### [Exercise description]
Answer with one number only: the count of lines below that hold the word "black".

### [Dataset content]
+-------+

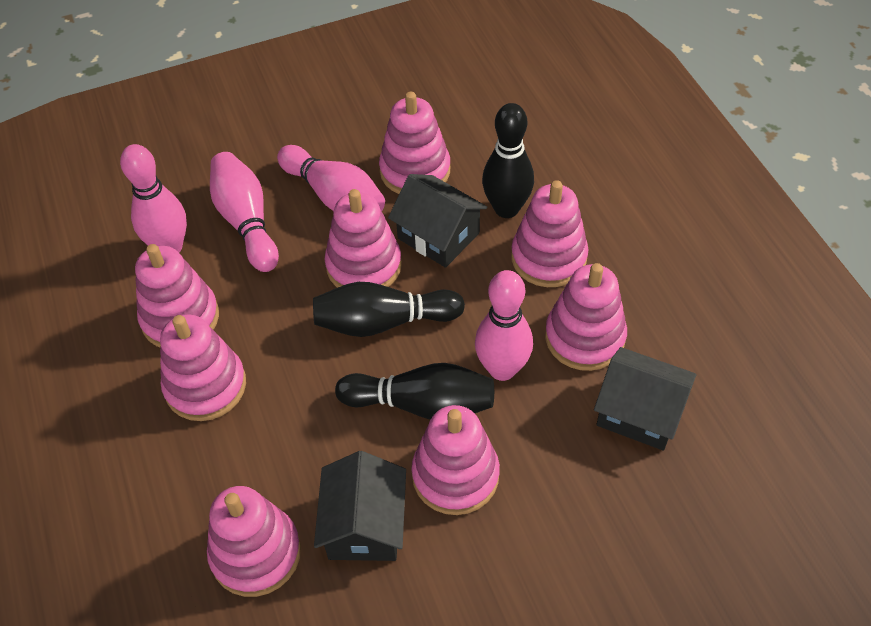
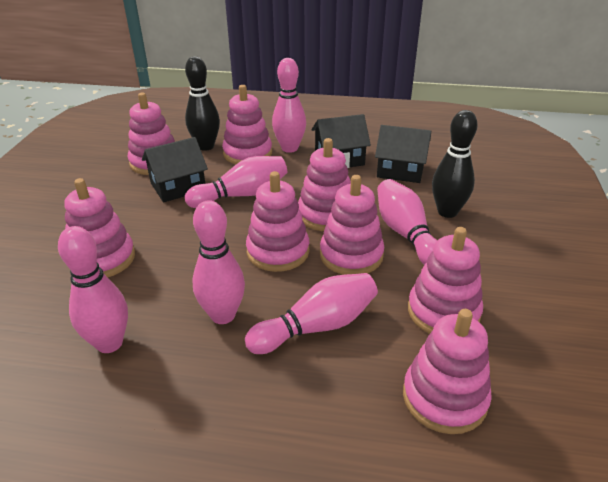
black bowling pin: 3 -> 2
pink bowling pin: 4 -> 6

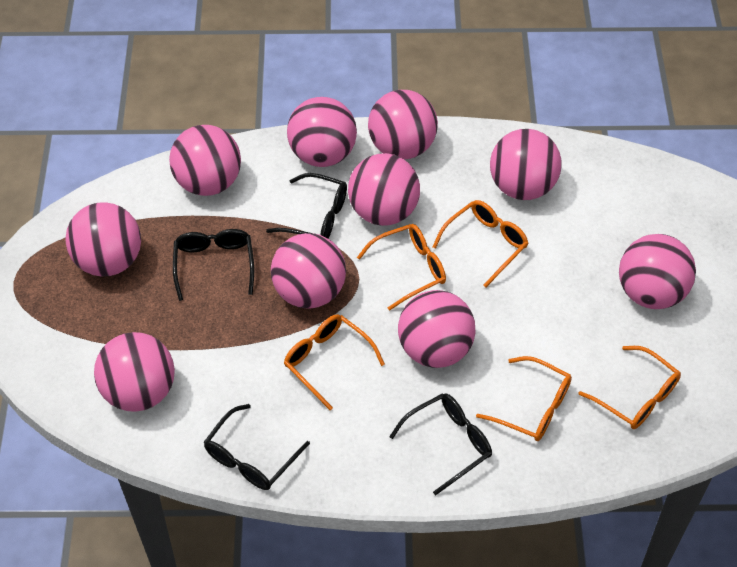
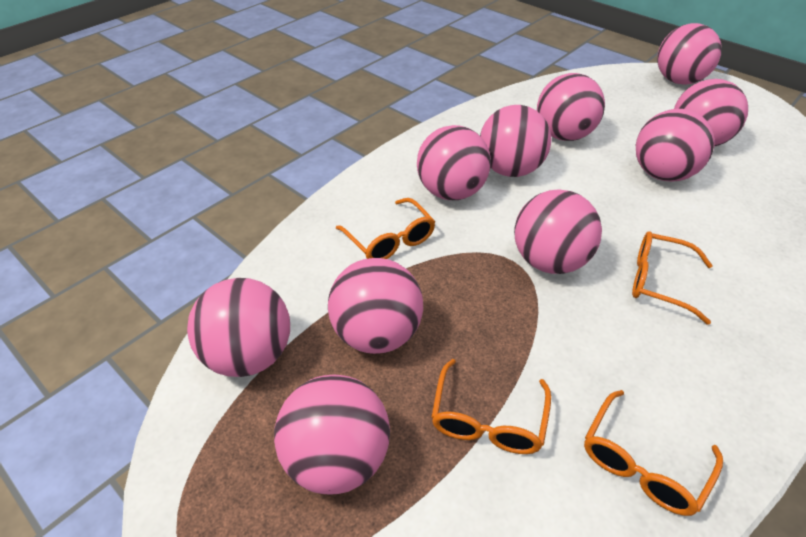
black glasses: 4 -> 0
orange glasses: 5 -> 4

+-------+

### [Response area]
2